* Data extracted from a collection
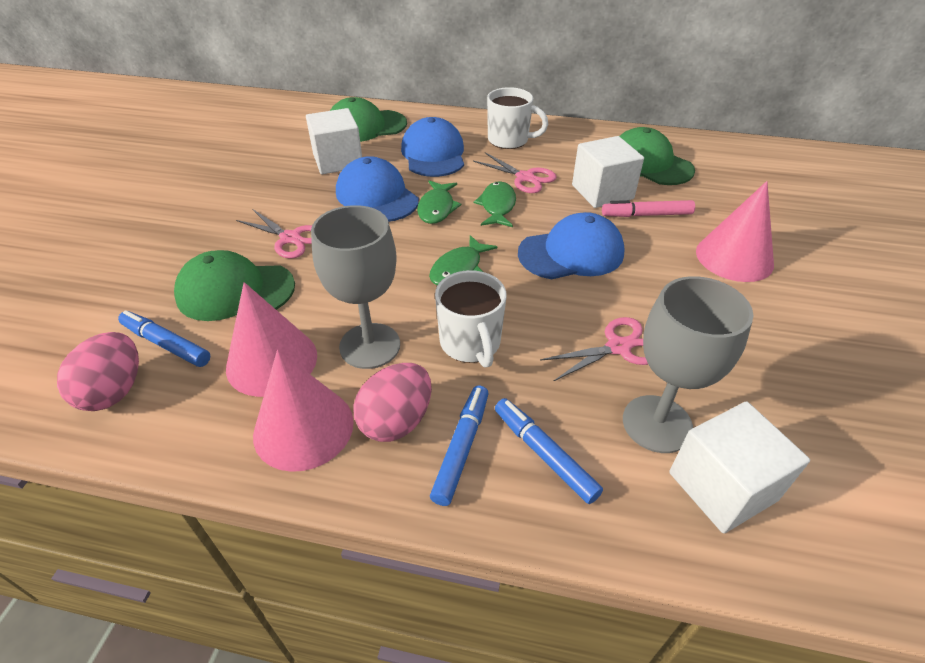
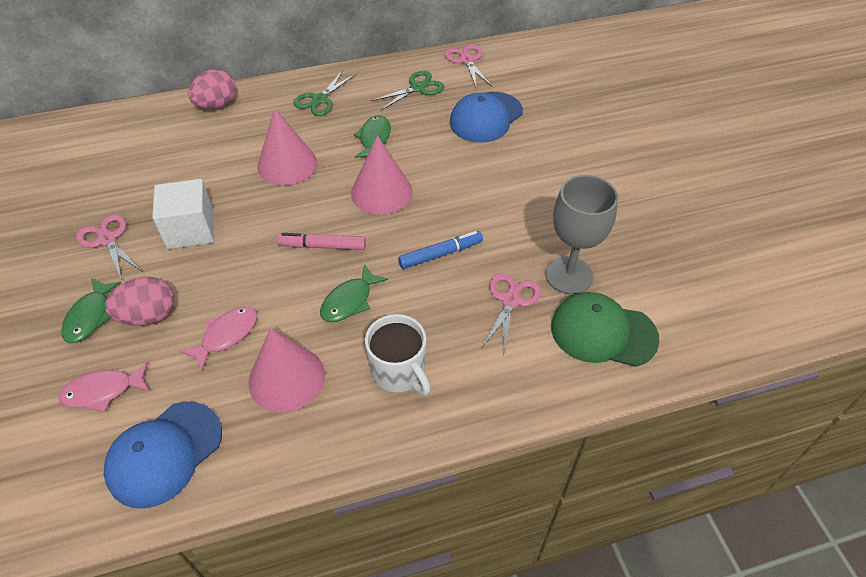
blue cap: 3 -> 2
blue marker: 3 -> 1
green cap: 3 -> 1
green scissors: 0 -> 2
grey goblet: 2 -> 1
pink fish: 0 -> 2
white cube: 3 -> 1
white mug: 2 -> 1

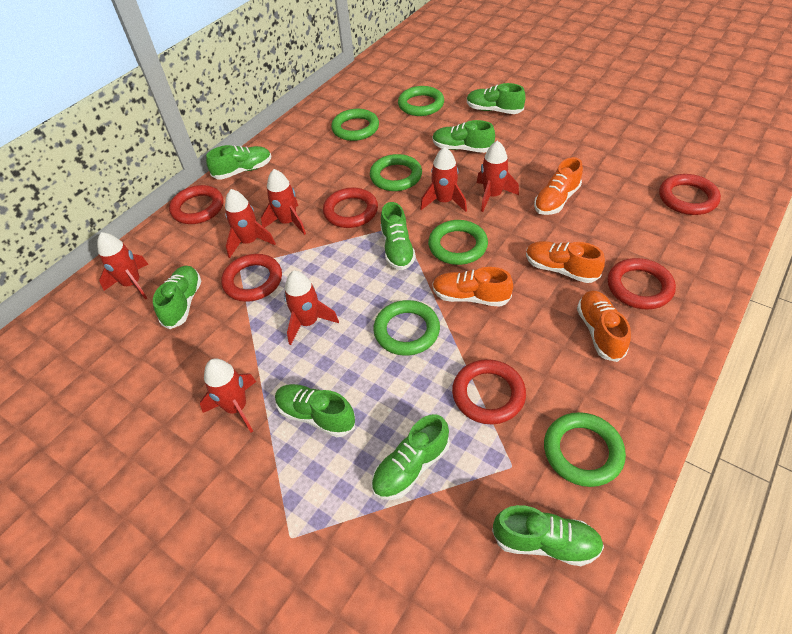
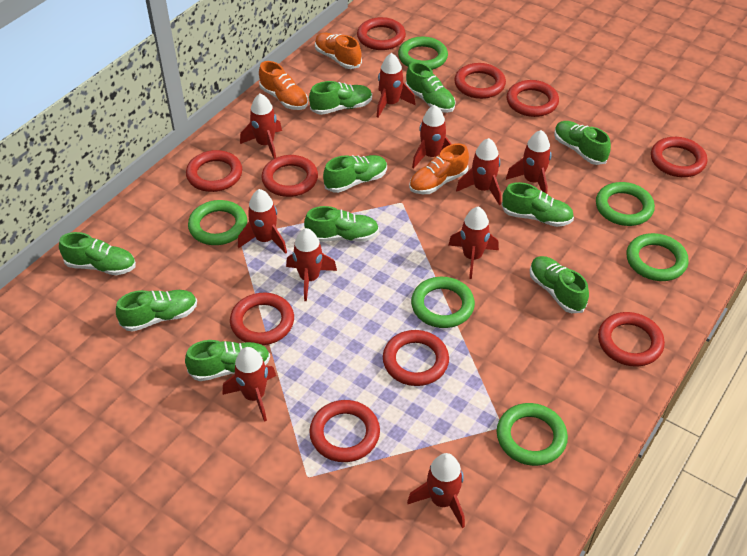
green shoe: 8 -> 10
orange shoe: 4 -> 3
red ring: 6 -> 10
red rocket: 7 -> 10

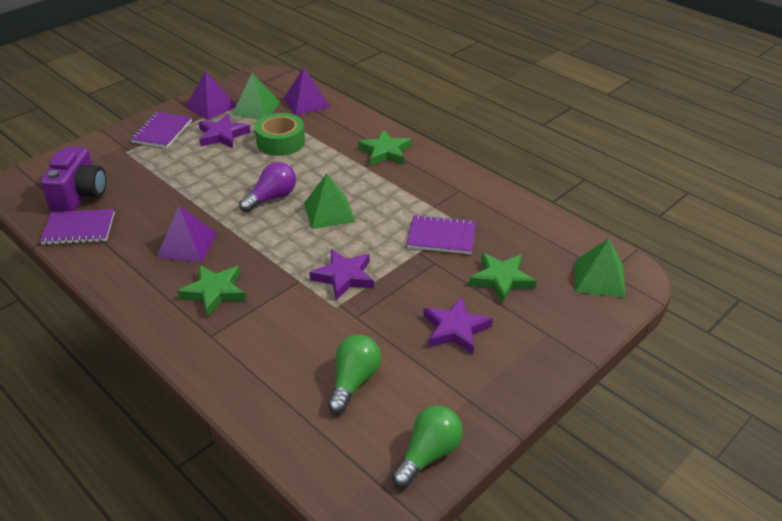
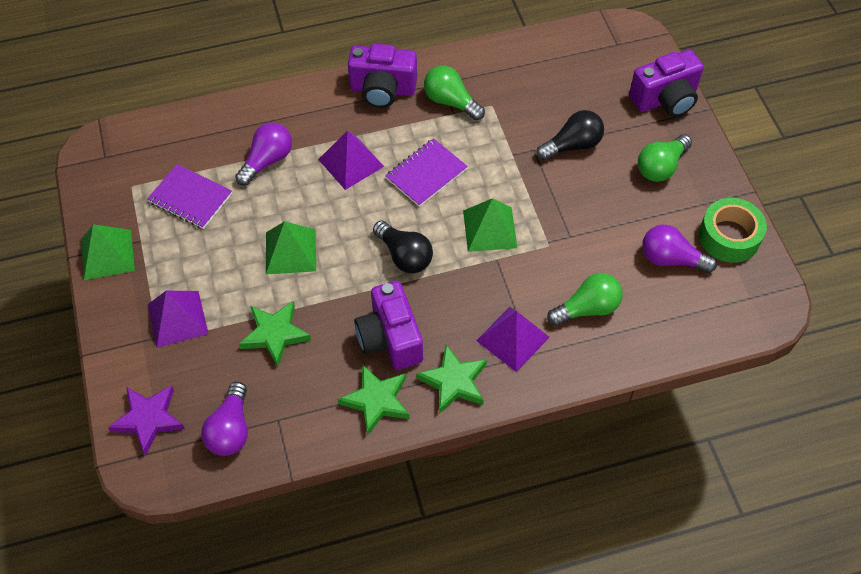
black light bulb: 0 -> 2
green light bulb: 2 -> 3
purple camera: 1 -> 3
purple light bulb: 1 -> 3
purple notebook: 3 -> 2
purple star: 3 -> 1

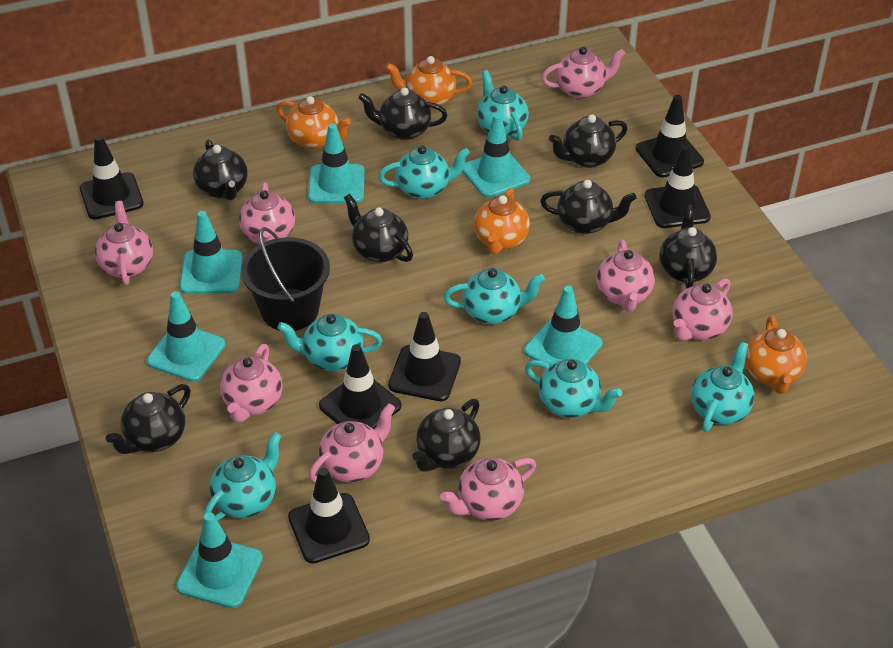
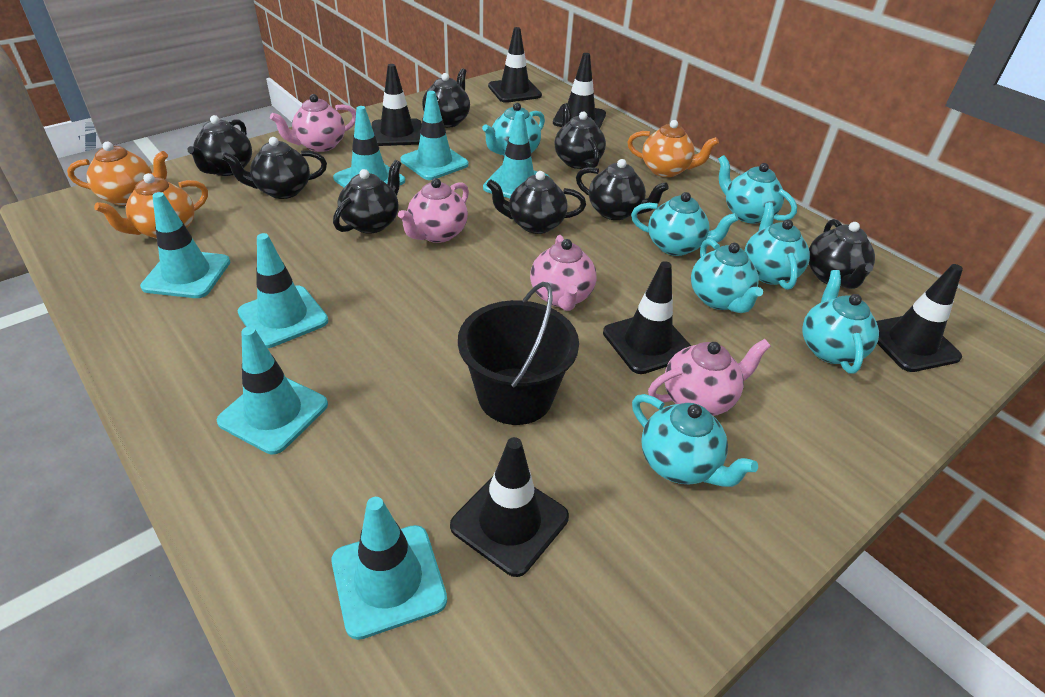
orange teapot: 4 -> 3
pink teapot: 8 -> 4
turquoise traffic cone: 6 -> 7

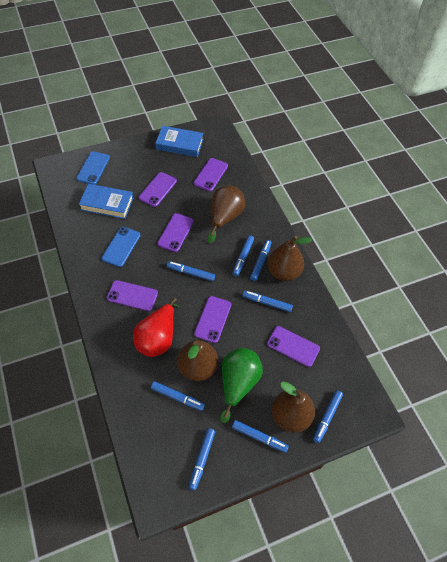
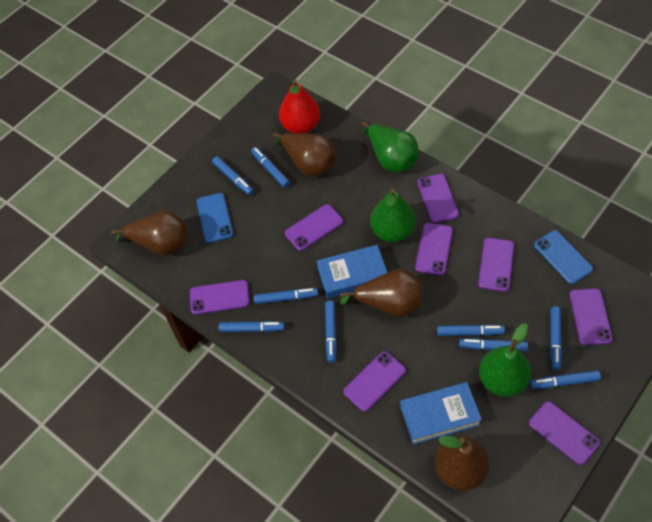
blue marker: 8 -> 9
green pear: 1 -> 3
purple phone: 6 -> 8

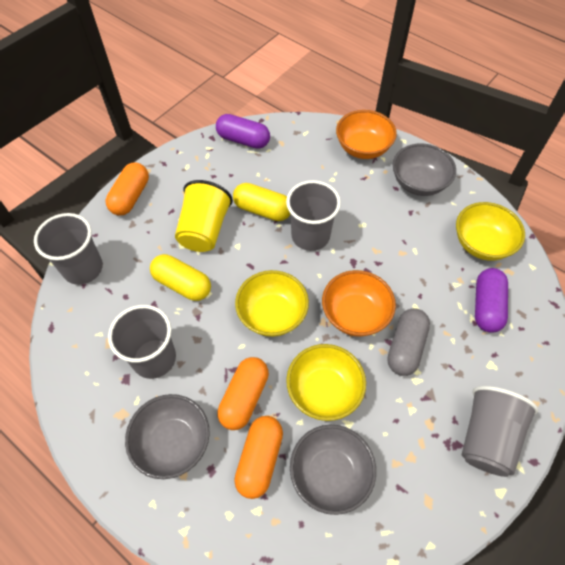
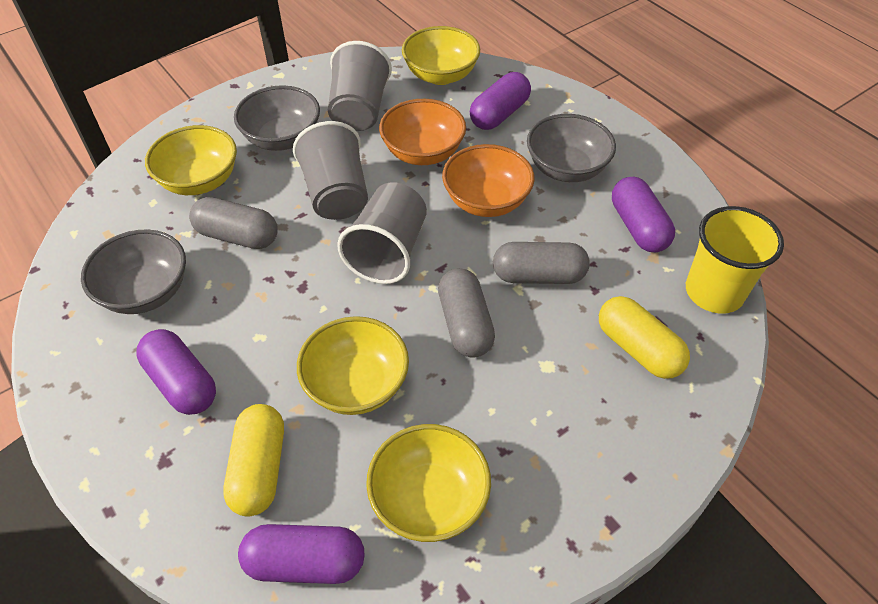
grey capsule: 1 -> 3
grey cup: 4 -> 3
orange capsule: 3 -> 0
purple capsule: 2 -> 4
yellow bowl: 3 -> 4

* INSTRUCTIONS FOR THE TASK
Nothing but the lines from the one with "pink teapot: 8 -> 4" through the end of the entries above, both included, should be set down, exactly and without pictures.

* OUTPUT FOR THIS EXERCISE
pink teapot: 8 -> 4
turquoise traffic cone: 6 -> 7

blue marker: 8 -> 9
green pear: 1 -> 3
purple phone: 6 -> 8

grey capsule: 1 -> 3
grey cup: 4 -> 3
orange capsule: 3 -> 0
purple capsule: 2 -> 4
yellow bowl: 3 -> 4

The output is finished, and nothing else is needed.